(GIVEN DATA)

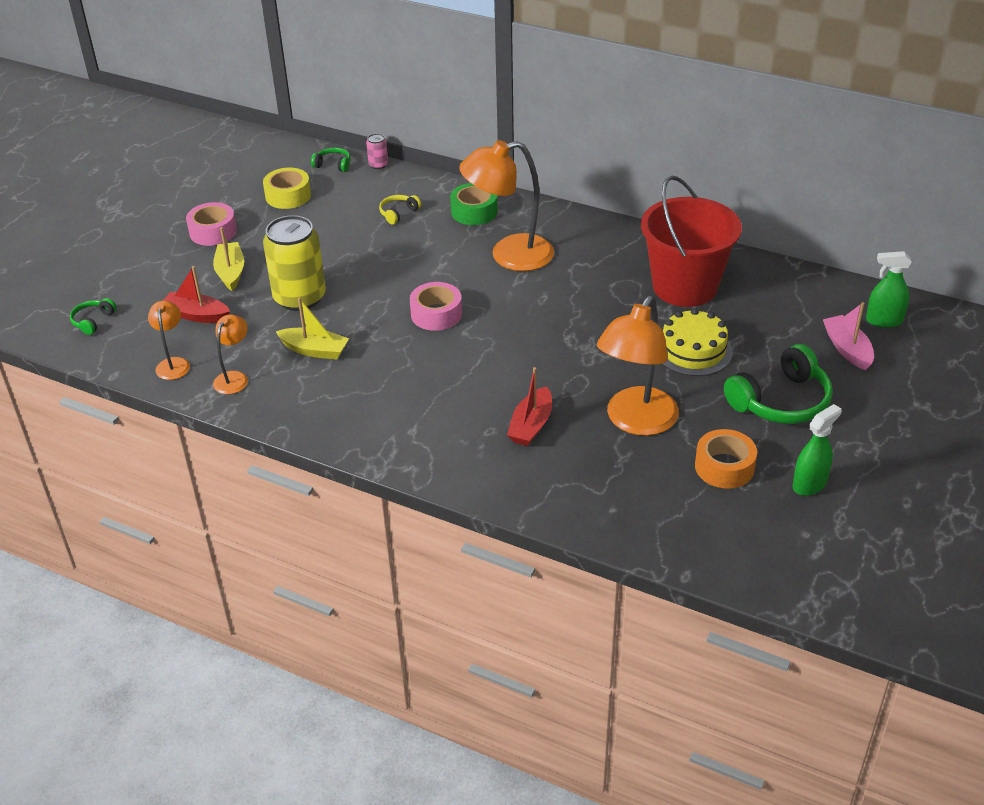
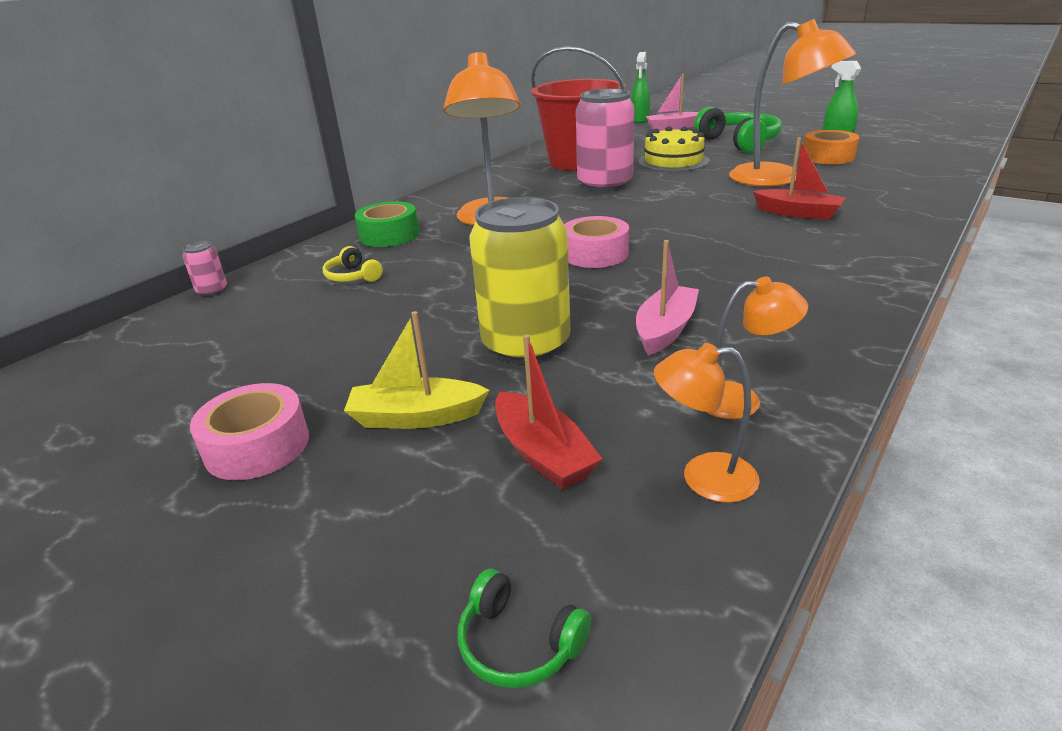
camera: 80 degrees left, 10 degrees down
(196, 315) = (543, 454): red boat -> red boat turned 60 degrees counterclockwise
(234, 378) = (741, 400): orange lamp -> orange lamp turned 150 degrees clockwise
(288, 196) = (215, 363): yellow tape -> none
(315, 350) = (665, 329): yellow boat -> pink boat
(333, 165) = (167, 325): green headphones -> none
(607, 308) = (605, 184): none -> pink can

(End GIVEN DATA)

→ **EXERCISE AIM**
Word for word, restate all of the data, but do not copy the pictures.

→ **WORKED SOLUTION**
camera: 80 degrees left, 10 degrees down
(196, 315) = (543, 454): red boat -> red boat turned 60 degrees counterclockwise
(234, 378) = (741, 400): orange lamp -> orange lamp turned 150 degrees clockwise
(288, 196) = (215, 363): yellow tape -> none
(315, 350) = (665, 329): yellow boat -> pink boat
(333, 165) = (167, 325): green headphones -> none
(607, 308) = (605, 184): none -> pink can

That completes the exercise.